■ PROBLEM DESCRIPTION ■
From the data below, set down exactly the lines between the one holding "C101: 100nF (GND, IN3) -> 100nF (IN3, W10)" and the one holding "U113: NOT (in", inclusive, and no others.

■ RECORD EXTRACTS ■

—————

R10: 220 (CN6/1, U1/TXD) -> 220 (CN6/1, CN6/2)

—————

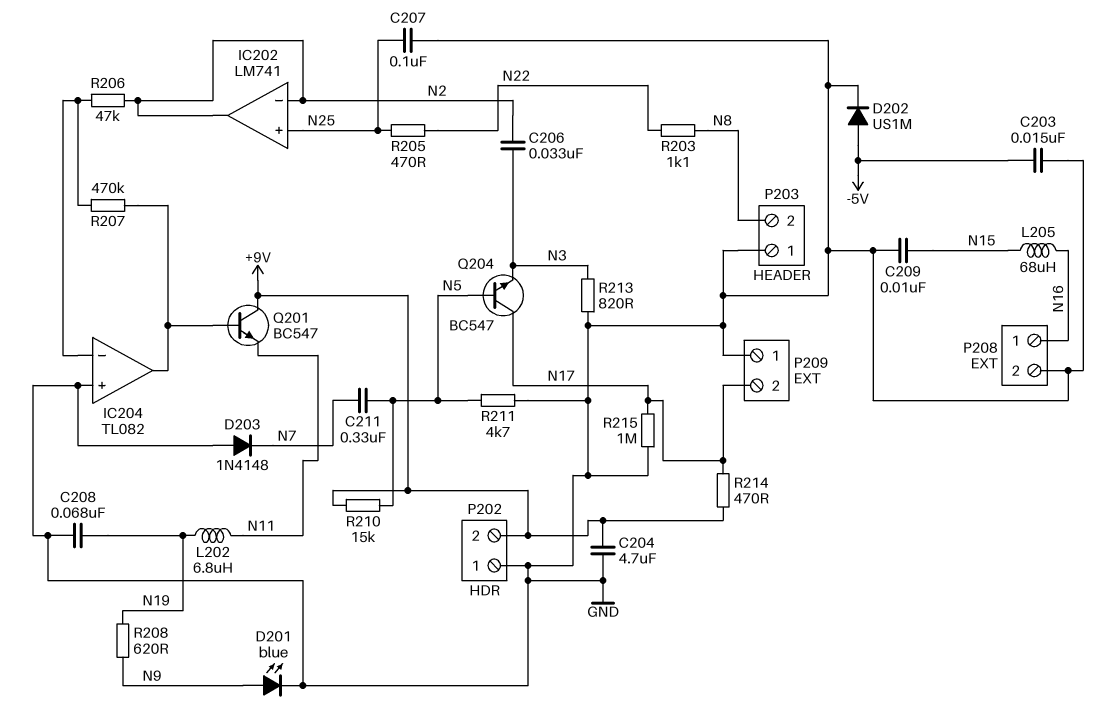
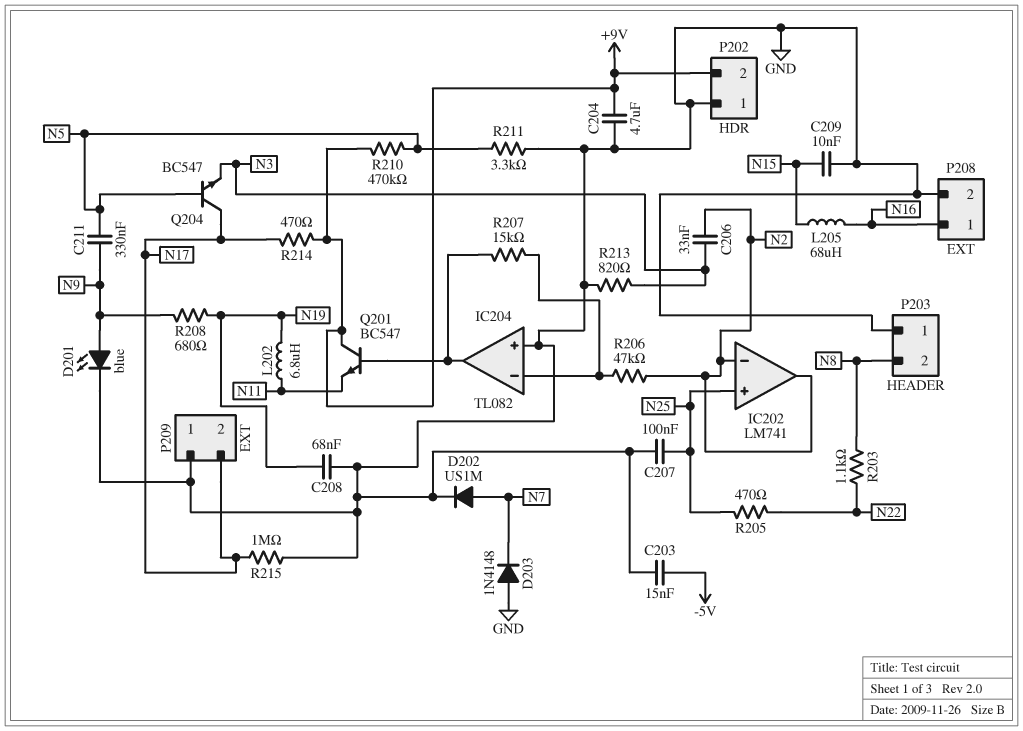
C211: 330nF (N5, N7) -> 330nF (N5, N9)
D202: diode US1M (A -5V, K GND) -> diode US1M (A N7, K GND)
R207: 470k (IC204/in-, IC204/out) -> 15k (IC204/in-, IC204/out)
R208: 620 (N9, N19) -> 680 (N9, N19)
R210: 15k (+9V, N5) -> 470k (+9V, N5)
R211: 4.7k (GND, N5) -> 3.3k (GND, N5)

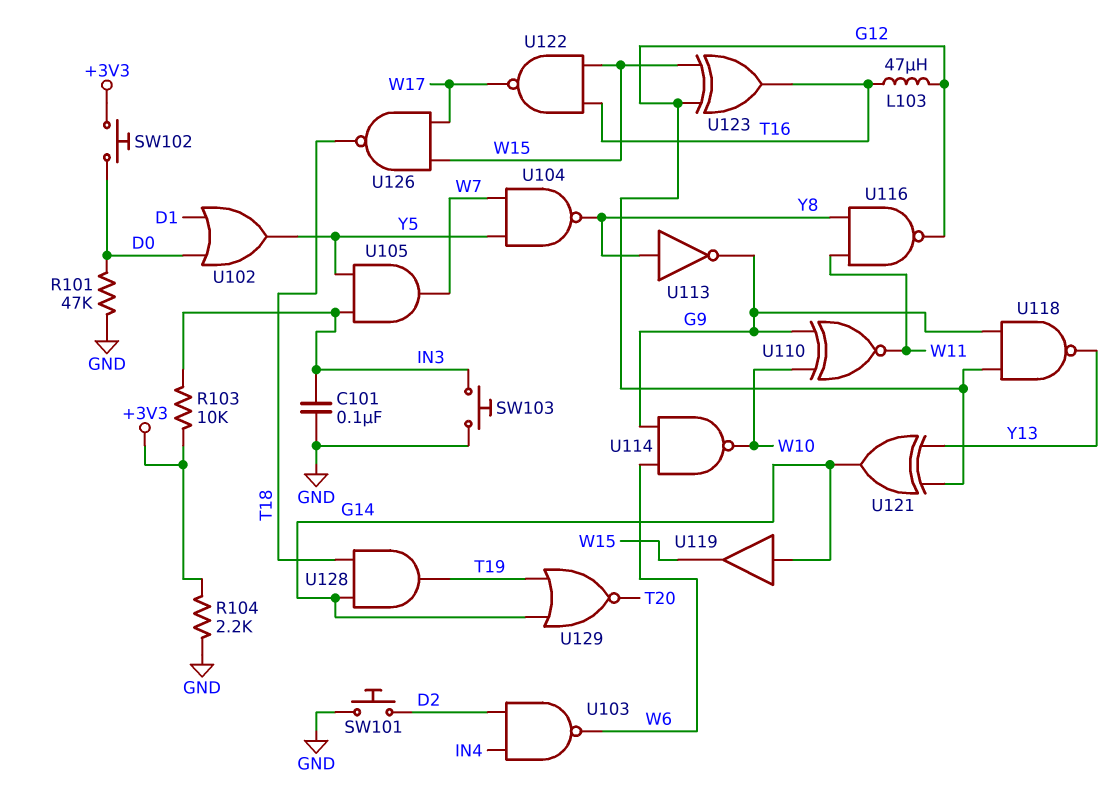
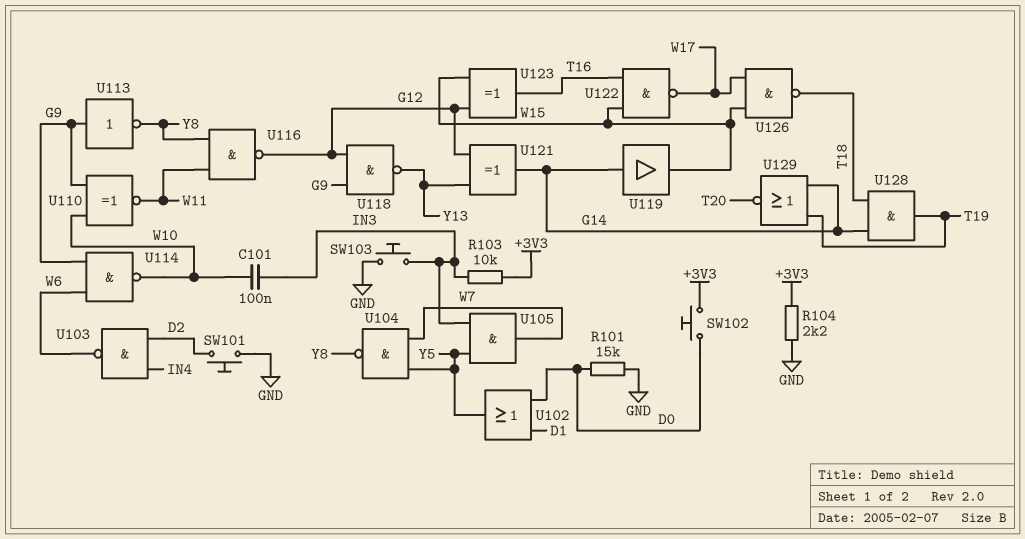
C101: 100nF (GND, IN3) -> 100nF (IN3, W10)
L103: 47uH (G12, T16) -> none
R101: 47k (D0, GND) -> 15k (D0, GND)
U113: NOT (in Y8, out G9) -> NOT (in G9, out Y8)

—————

■ ANSWER TO THIS PROBLEM ■
C101: 100nF (GND, IN3) -> 100nF (IN3, W10)
L103: 47uH (G12, T16) -> none
R101: 47k (D0, GND) -> 15k (D0, GND)
U113: NOT (in Y8, out G9) -> NOT (in G9, out Y8)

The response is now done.